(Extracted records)
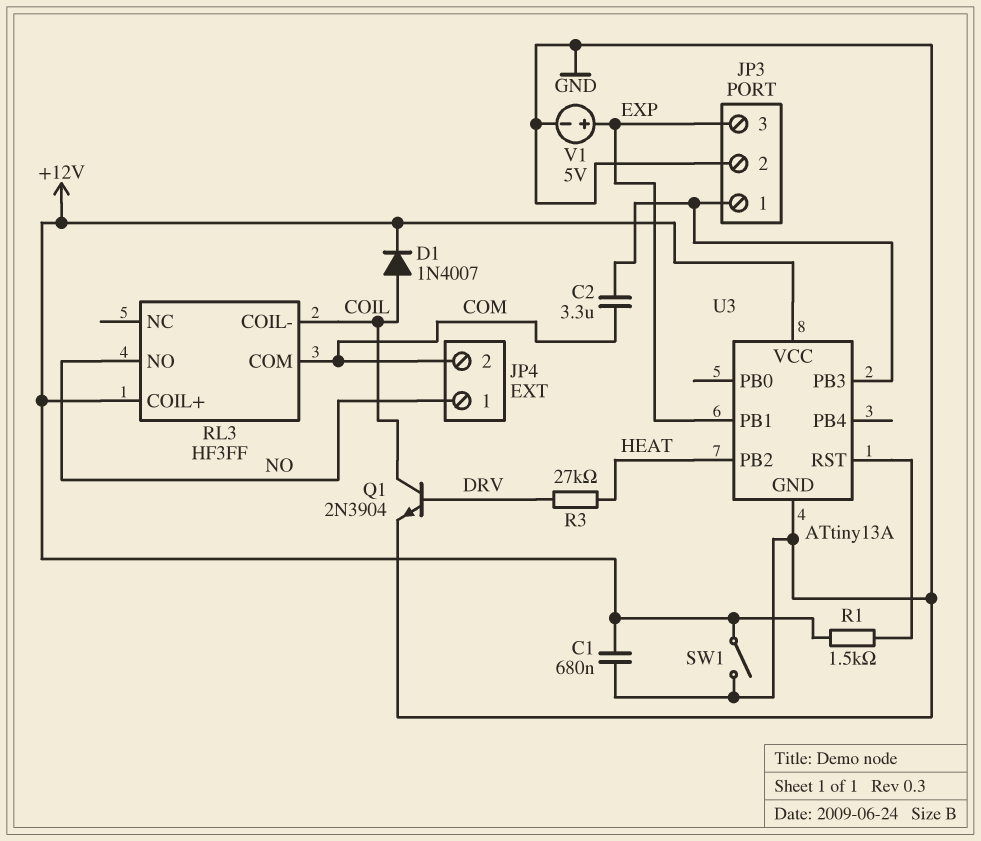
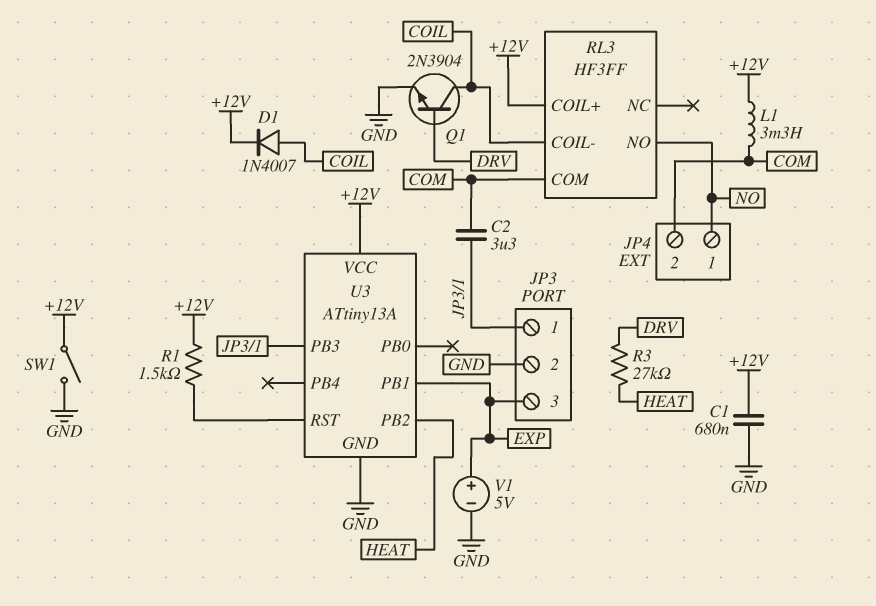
L1: none -> 3.3mH (+12V, COM)

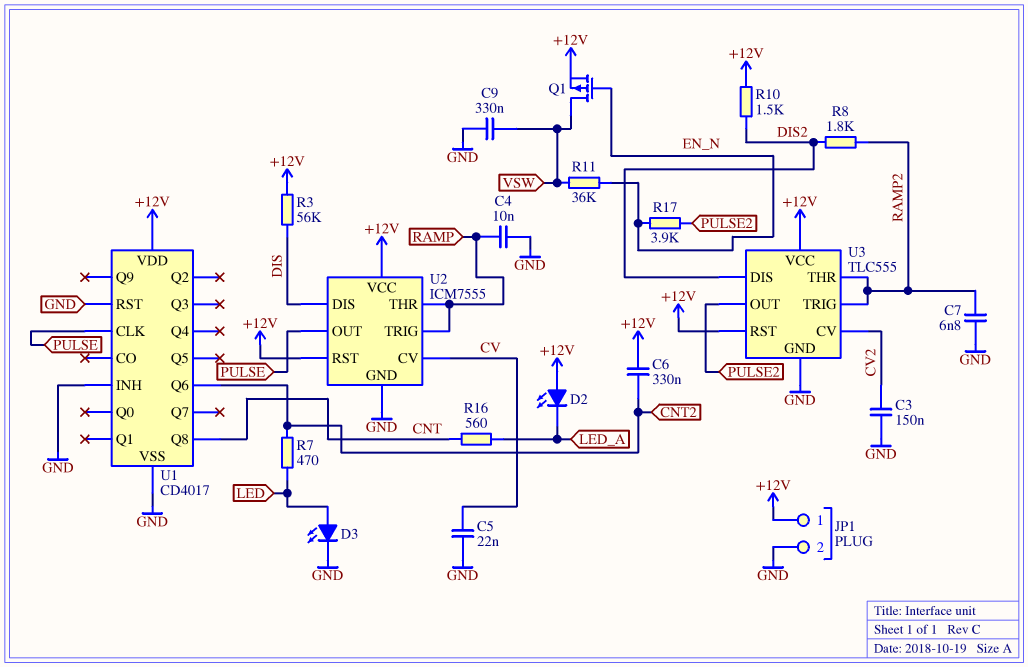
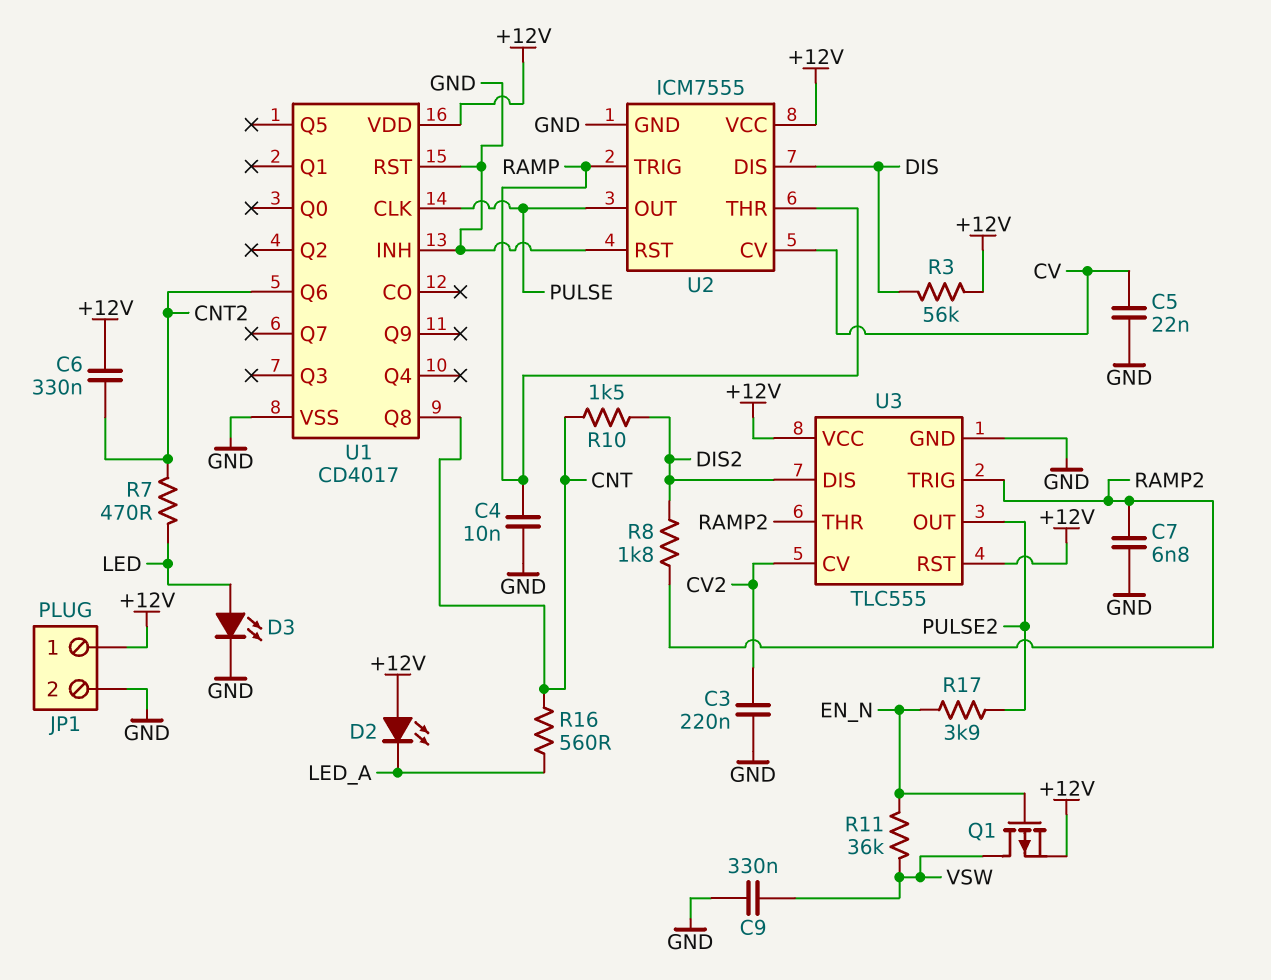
C3: 150nF (CV2, GND) -> 220nF (CV2, GND)
R10: 1.5k (+12V, DIS2) -> 1.5k (CNT, DIS2)
U2 pin RST: +12V -> GND

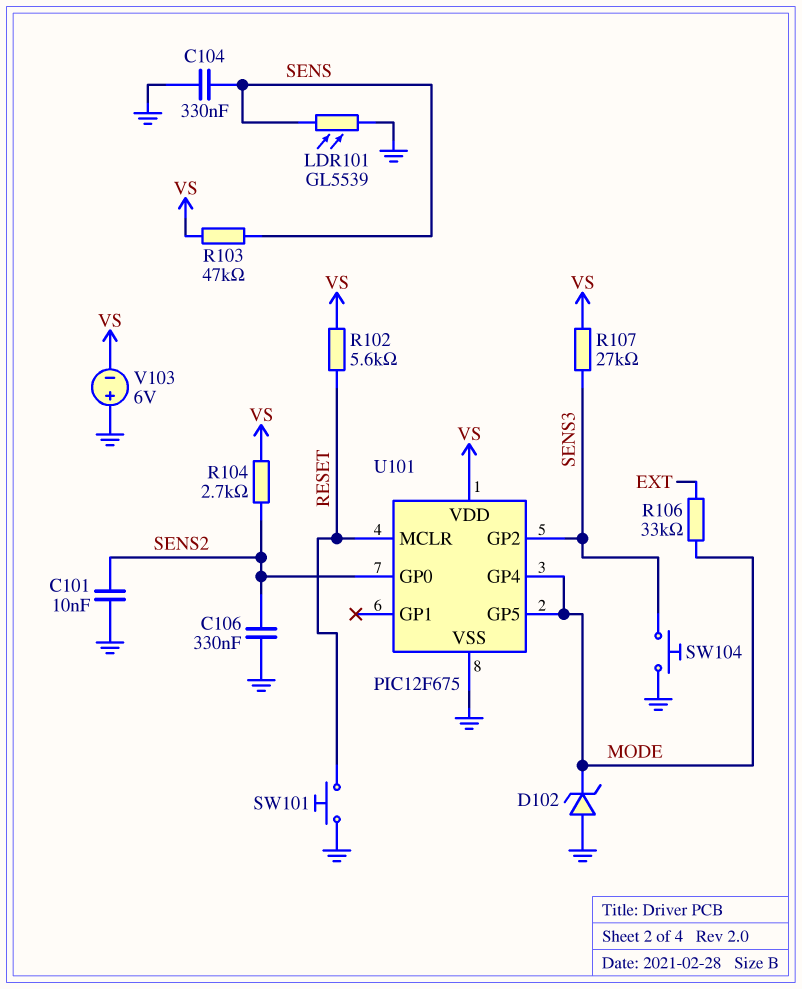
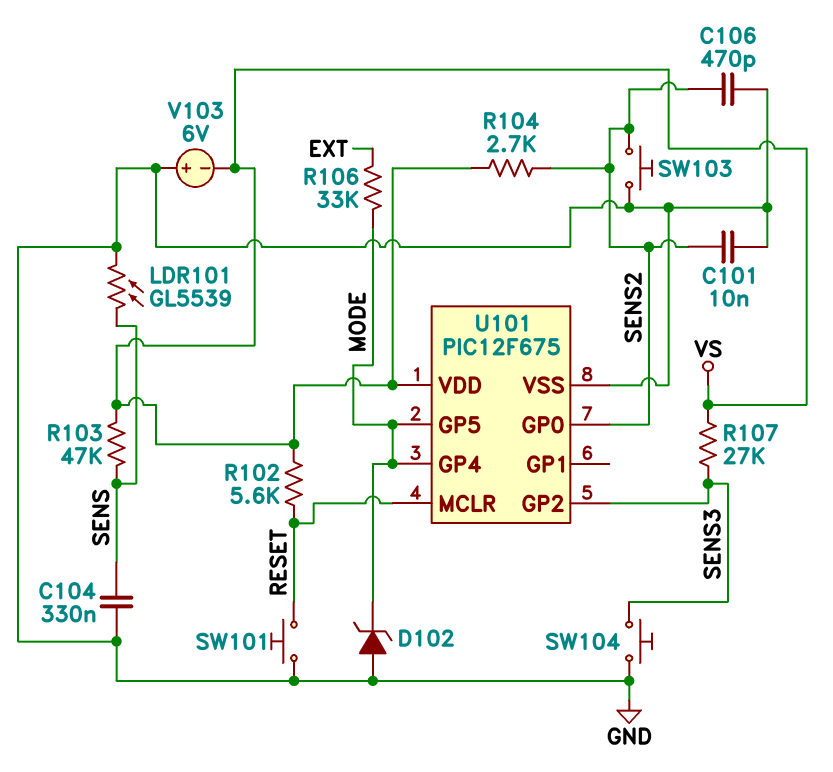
C106: 330nF (GND, SENS2) -> 470pF (GND, SENS2)
SW103: none -> button (GND, SENS2)

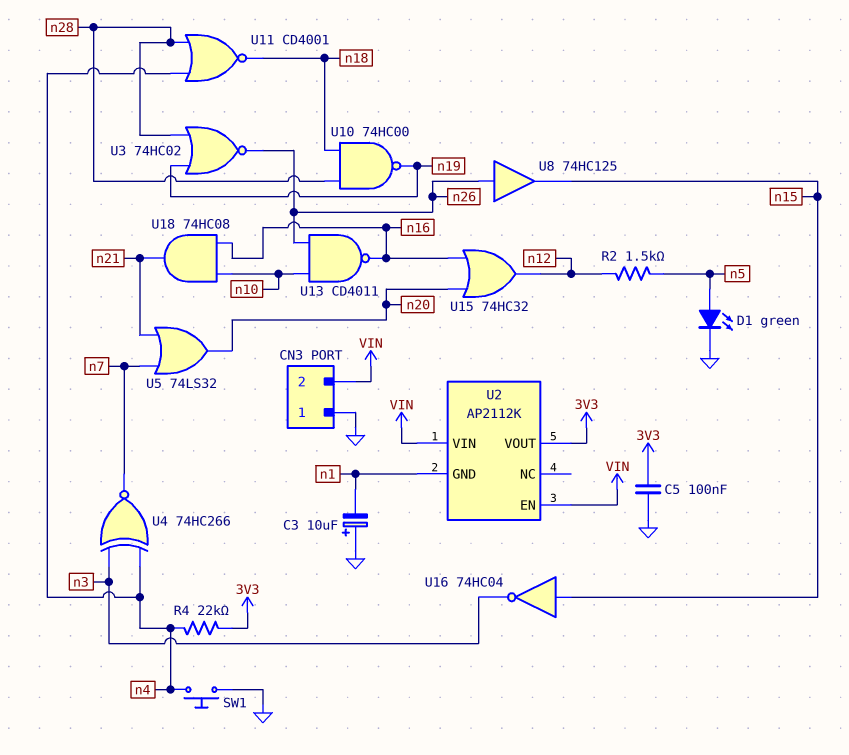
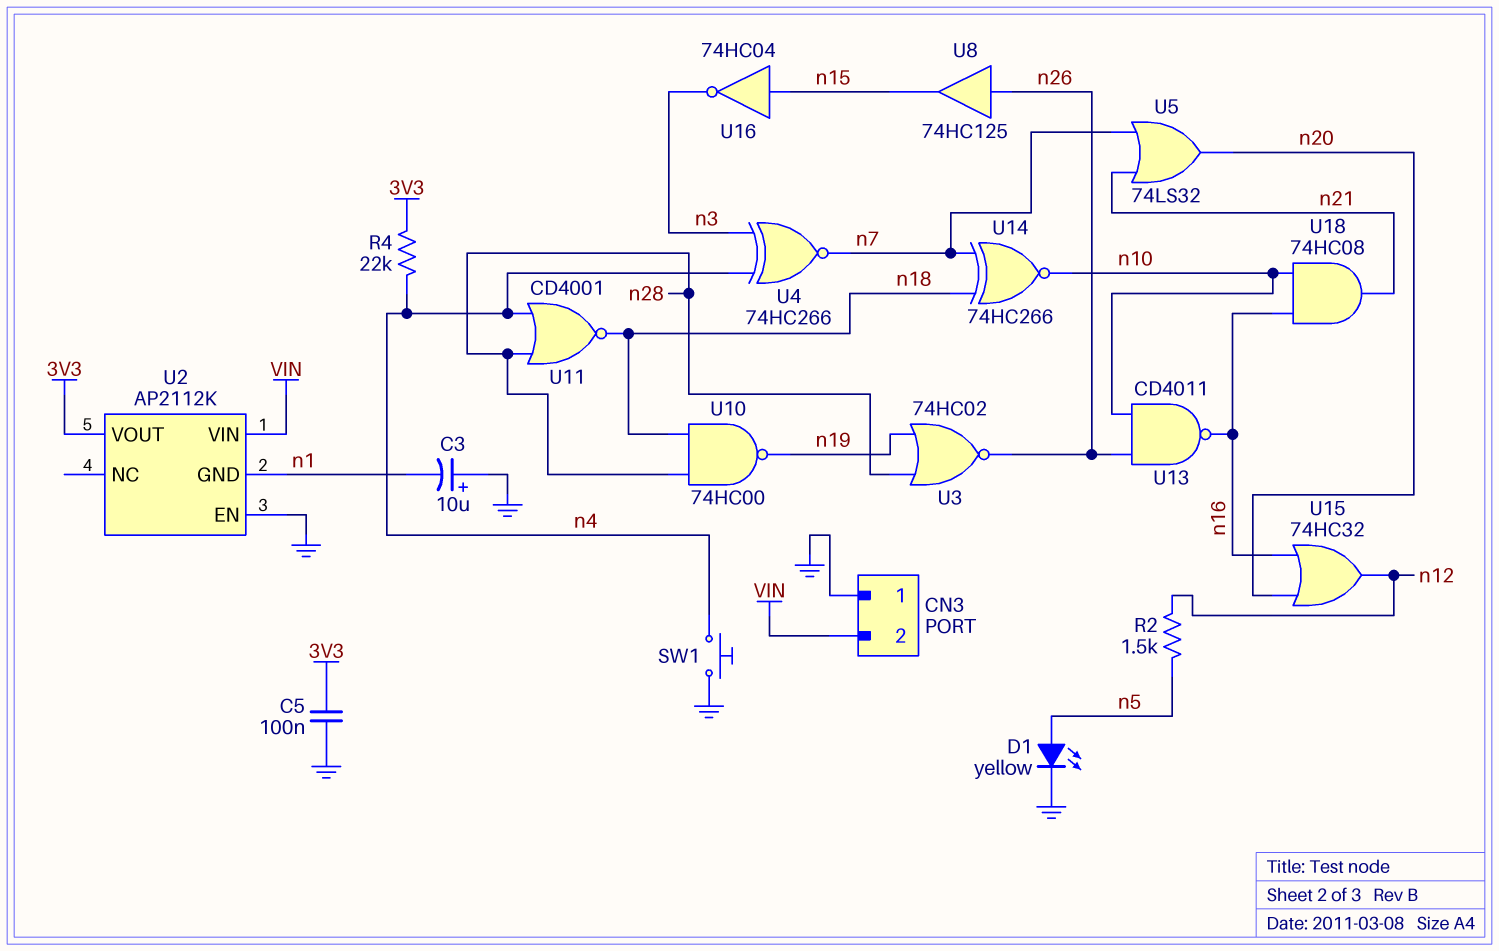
D1: LED green (A n5, K GND) -> LED yellow (A n5, K GND)
U2 pin EN: VIN -> GND
U14: none -> XNOR 74HC266 (in n7, in n18, out n10)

## Your assignment
Every entry must be reproduced exactly, with the images left out.

## Result of this exercise
L1: none -> 3.3mH (+12V, COM)

C3: 150nF (CV2, GND) -> 220nF (CV2, GND)
R10: 1.5k (+12V, DIS2) -> 1.5k (CNT, DIS2)
U2 pin RST: +12V -> GND

C106: 330nF (GND, SENS2) -> 470pF (GND, SENS2)
SW103: none -> button (GND, SENS2)

D1: LED green (A n5, K GND) -> LED yellow (A n5, K GND)
U2 pin EN: VIN -> GND
U14: none -> XNOR 74HC266 (in n7, in n18, out n10)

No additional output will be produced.